• Task instructions
From the entries below, gather each line containing the word "appeared".

• Records for the exercise
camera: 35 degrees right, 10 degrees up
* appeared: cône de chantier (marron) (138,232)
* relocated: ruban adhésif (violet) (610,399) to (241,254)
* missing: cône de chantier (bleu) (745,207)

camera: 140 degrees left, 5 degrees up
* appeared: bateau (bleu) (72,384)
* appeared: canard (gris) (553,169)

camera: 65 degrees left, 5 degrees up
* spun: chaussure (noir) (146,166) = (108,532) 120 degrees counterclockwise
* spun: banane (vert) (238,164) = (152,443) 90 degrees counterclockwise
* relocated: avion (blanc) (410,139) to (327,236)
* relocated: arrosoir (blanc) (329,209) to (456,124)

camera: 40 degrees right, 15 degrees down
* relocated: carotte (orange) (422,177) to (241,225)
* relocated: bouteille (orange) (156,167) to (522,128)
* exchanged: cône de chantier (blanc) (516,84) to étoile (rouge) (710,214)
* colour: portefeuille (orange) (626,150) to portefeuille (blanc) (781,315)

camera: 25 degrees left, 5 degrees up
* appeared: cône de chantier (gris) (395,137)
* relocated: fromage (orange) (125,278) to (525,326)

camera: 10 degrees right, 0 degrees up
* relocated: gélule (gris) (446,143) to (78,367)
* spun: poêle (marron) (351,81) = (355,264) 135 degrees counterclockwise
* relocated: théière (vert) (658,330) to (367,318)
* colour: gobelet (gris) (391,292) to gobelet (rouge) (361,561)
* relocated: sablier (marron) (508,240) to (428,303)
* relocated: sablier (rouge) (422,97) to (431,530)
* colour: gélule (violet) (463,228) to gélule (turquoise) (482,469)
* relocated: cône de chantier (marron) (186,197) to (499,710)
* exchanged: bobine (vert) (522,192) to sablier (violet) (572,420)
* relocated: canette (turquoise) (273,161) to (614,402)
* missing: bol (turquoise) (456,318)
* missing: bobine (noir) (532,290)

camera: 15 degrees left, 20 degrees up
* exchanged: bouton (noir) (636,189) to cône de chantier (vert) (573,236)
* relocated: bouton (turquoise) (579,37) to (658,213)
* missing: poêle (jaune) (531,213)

• Answer space
* appeared: cône de chantier (marron) (138,232)
* appeared: bateau (bleu) (72,384)
* appeared: canard (gris) (553,169)
* appeared: cône de chantier (gris) (395,137)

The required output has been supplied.